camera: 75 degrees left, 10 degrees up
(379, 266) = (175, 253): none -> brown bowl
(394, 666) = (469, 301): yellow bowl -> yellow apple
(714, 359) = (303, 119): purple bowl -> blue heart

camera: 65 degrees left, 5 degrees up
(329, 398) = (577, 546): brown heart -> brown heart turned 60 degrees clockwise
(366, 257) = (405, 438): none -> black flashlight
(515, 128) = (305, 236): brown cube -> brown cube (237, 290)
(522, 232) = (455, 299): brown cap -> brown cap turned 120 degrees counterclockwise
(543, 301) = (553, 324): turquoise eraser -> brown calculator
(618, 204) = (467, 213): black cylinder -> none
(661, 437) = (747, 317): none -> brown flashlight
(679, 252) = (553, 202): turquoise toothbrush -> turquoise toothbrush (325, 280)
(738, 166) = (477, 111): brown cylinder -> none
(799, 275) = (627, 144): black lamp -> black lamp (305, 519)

----------------------------------------

Your task is to copy each line of the entries that includes the word "camera".

§ Solution below:
camera: 75 degrees left, 10 degrees up
camera: 65 degrees left, 5 degrees up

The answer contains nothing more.